**TASK INSTRUCTIONS:**
Write down exactly the lines from the one with "turquoise spool [631,175,668,220] -> none" to the end of the data, first and last included, and no others.

**MATERIAL PROVIDED:**
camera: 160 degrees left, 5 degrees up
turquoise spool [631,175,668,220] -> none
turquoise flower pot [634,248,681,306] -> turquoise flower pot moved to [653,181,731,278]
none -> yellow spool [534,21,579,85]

**EXERCISE RESPONSE:**
turquoise spool [631,175,668,220] -> none
turquoise flower pot [634,248,681,306] -> turquoise flower pot moved to [653,181,731,278]
none -> yellow spool [534,21,579,85]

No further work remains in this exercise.